::: TASK INPUT
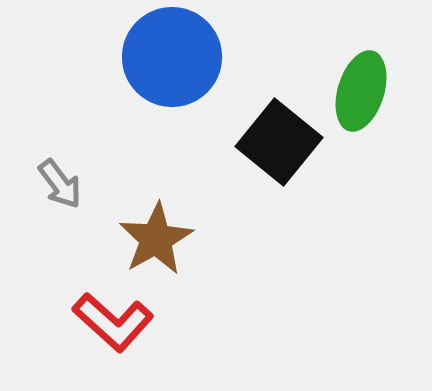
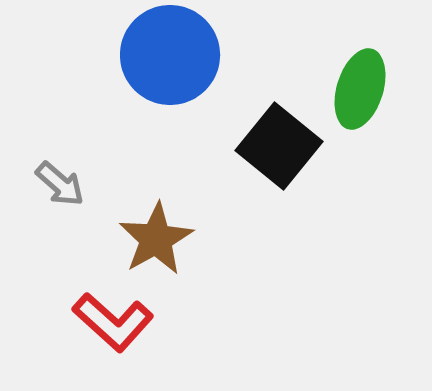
blue circle: moved 2 px left, 2 px up
green ellipse: moved 1 px left, 2 px up
black square: moved 4 px down
gray arrow: rotated 12 degrees counterclockwise
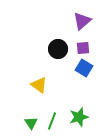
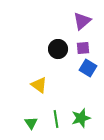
blue square: moved 4 px right
green star: moved 2 px right, 1 px down
green line: moved 4 px right, 2 px up; rotated 30 degrees counterclockwise
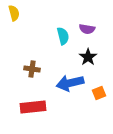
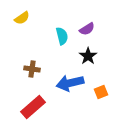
yellow semicircle: moved 8 px right, 5 px down; rotated 70 degrees clockwise
purple semicircle: rotated 42 degrees counterclockwise
cyan semicircle: moved 1 px left
black star: moved 1 px up
orange square: moved 2 px right, 1 px up
red rectangle: rotated 35 degrees counterclockwise
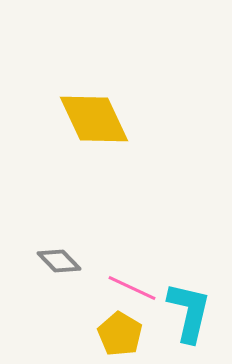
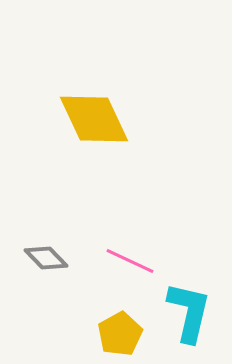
gray diamond: moved 13 px left, 3 px up
pink line: moved 2 px left, 27 px up
yellow pentagon: rotated 12 degrees clockwise
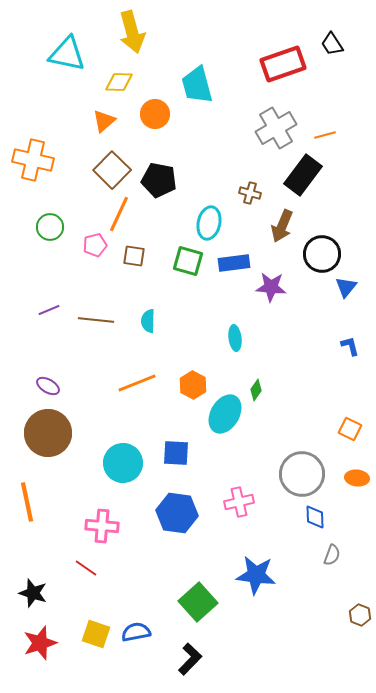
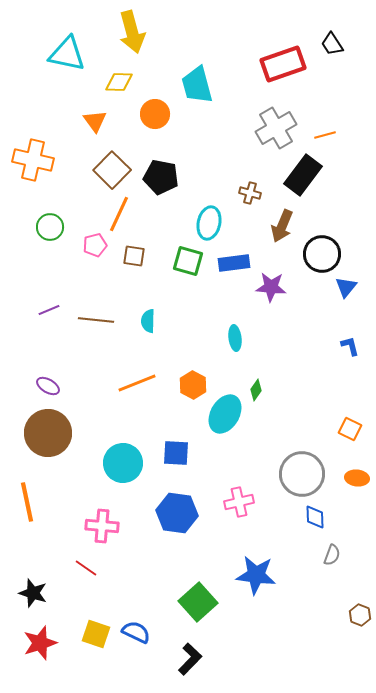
orange triangle at (104, 121): moved 9 px left; rotated 25 degrees counterclockwise
black pentagon at (159, 180): moved 2 px right, 3 px up
blue semicircle at (136, 632): rotated 36 degrees clockwise
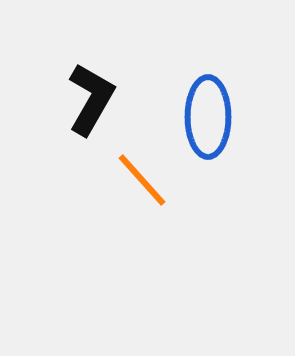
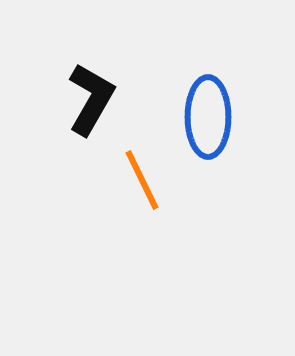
orange line: rotated 16 degrees clockwise
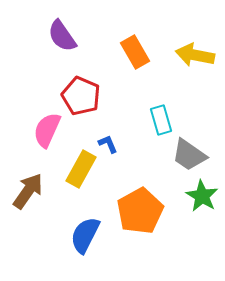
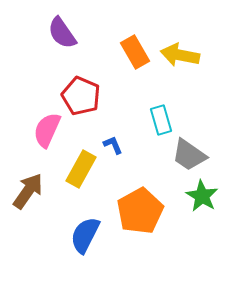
purple semicircle: moved 3 px up
yellow arrow: moved 15 px left
blue L-shape: moved 5 px right, 1 px down
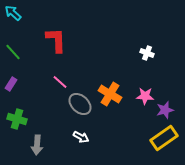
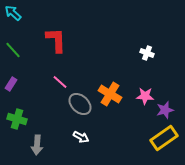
green line: moved 2 px up
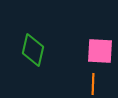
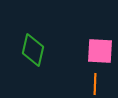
orange line: moved 2 px right
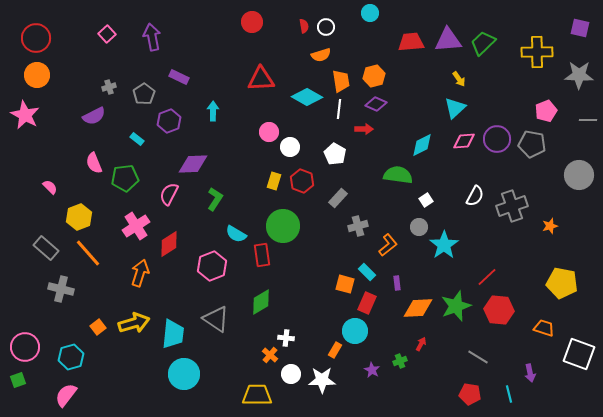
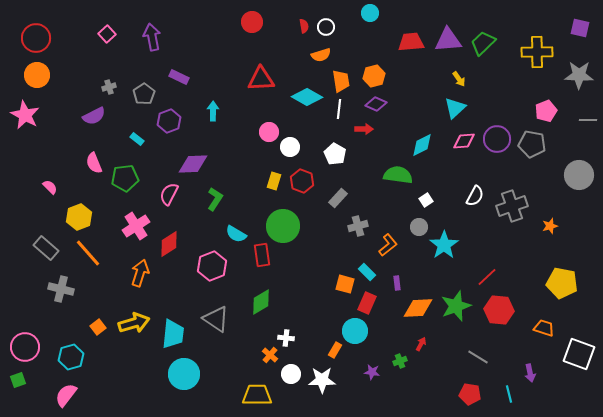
purple star at (372, 370): moved 2 px down; rotated 21 degrees counterclockwise
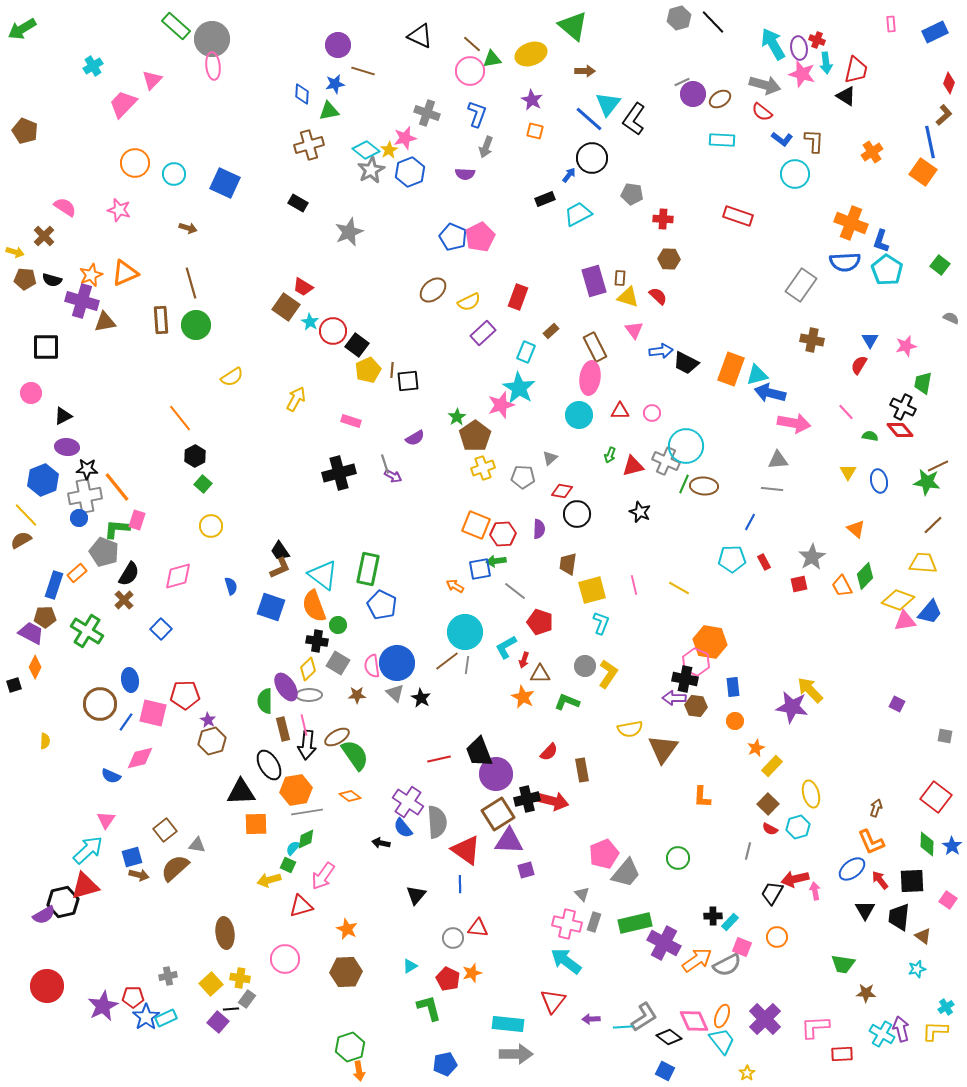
::::::
### TASK GOAL
Copy every line of the records above word for word, leaving out the pictures.

### SOLUTION
blue circle: moved 2 px left, 2 px up
green ellipse: moved 1 px left, 2 px up
black square: moved 4 px down
gray arrow: rotated 12 degrees counterclockwise
blue square: moved 4 px right
green star: moved 2 px right, 1 px down
green line: moved 4 px right, 2 px up; rotated 30 degrees counterclockwise
yellow semicircle: moved 8 px right, 5 px down; rotated 70 degrees clockwise
purple semicircle: rotated 42 degrees counterclockwise
cyan semicircle: moved 1 px left
black star: moved 1 px up
orange square: moved 2 px right, 1 px up
red rectangle: rotated 35 degrees counterclockwise
gray diamond: moved 13 px left, 3 px up
pink line: moved 2 px left, 27 px up
yellow pentagon: rotated 12 degrees clockwise
orange triangle at (104, 121): moved 9 px left; rotated 25 degrees counterclockwise
black pentagon at (159, 180): moved 2 px right, 3 px up
blue semicircle at (136, 632): rotated 36 degrees clockwise
orange line: rotated 16 degrees clockwise
purple semicircle: moved 3 px up
yellow arrow: moved 15 px left
blue L-shape: moved 5 px right, 1 px down
green line: moved 2 px up
orange line: moved 2 px right
purple star at (372, 370): moved 2 px down; rotated 21 degrees counterclockwise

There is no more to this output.